> [What is needed]: Each line from the one holding "SW5: none -> switch (+9V, GND)" through the final line of the data below is to be given again exactly, and no other line is to appear.

> [Input for this task]:

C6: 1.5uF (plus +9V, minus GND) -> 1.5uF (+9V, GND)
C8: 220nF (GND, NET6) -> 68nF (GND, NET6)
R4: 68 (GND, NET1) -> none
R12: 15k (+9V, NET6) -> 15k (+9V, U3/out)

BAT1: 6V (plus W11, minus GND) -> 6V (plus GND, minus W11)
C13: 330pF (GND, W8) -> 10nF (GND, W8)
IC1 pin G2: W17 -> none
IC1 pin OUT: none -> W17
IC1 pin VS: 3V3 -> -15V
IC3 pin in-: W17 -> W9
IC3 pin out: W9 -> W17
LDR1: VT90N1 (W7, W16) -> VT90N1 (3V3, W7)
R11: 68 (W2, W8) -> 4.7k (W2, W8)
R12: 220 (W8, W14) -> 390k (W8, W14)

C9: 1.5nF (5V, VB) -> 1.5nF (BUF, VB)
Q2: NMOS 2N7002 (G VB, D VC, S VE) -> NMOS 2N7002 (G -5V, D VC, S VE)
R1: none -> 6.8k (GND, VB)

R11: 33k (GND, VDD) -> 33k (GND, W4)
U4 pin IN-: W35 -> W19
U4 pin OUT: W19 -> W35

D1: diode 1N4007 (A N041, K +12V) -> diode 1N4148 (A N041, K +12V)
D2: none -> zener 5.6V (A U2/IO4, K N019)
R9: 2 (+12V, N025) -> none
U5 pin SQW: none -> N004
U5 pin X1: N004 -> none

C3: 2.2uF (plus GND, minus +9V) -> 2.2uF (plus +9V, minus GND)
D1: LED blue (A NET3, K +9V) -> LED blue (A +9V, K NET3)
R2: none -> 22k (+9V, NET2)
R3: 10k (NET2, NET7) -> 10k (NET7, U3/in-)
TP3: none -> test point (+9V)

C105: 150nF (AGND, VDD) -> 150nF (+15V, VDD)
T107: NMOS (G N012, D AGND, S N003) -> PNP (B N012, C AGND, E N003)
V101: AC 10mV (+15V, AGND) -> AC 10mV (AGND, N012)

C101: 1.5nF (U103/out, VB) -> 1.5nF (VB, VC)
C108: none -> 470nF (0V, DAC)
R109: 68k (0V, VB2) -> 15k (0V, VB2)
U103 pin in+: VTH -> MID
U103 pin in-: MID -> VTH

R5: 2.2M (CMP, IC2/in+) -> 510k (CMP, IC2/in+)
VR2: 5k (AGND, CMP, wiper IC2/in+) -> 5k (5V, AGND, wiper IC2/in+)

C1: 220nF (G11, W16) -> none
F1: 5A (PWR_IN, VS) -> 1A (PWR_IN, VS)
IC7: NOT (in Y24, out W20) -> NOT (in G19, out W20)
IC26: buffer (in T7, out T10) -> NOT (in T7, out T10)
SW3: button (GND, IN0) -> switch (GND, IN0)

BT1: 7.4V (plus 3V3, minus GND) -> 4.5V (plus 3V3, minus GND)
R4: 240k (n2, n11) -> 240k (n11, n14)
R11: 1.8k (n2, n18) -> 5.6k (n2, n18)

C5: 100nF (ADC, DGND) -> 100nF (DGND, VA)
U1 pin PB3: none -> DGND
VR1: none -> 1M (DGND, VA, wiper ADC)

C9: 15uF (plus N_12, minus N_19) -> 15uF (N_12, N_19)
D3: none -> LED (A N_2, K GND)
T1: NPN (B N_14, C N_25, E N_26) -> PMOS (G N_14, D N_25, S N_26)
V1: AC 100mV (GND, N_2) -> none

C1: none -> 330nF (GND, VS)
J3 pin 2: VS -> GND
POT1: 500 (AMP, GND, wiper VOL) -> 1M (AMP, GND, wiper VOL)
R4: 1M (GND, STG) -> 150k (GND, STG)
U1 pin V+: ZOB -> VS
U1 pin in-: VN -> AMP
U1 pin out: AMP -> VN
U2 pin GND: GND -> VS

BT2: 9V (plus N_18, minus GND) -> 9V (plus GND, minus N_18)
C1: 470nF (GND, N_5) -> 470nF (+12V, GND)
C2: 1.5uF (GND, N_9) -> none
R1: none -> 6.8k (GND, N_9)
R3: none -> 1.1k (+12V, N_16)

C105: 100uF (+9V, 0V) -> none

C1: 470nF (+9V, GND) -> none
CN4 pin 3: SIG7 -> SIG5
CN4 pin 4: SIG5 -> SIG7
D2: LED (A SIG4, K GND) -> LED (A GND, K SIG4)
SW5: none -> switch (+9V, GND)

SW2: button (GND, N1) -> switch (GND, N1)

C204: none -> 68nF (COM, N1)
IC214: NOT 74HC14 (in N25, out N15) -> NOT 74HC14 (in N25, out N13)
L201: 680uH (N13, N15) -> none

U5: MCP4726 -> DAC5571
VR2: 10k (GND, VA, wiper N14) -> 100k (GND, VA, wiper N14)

> [Written solution]:
SW5: none -> switch (+9V, GND)

SW2: button (GND, N1) -> switch (GND, N1)

C204: none -> 68nF (COM, N1)
IC214: NOT 74HC14 (in N25, out N15) -> NOT 74HC14 (in N25, out N13)
L201: 680uH (N13, N15) -> none

U5: MCP4726 -> DAC5571
VR2: 10k (GND, VA, wiper N14) -> 100k (GND, VA, wiper N14)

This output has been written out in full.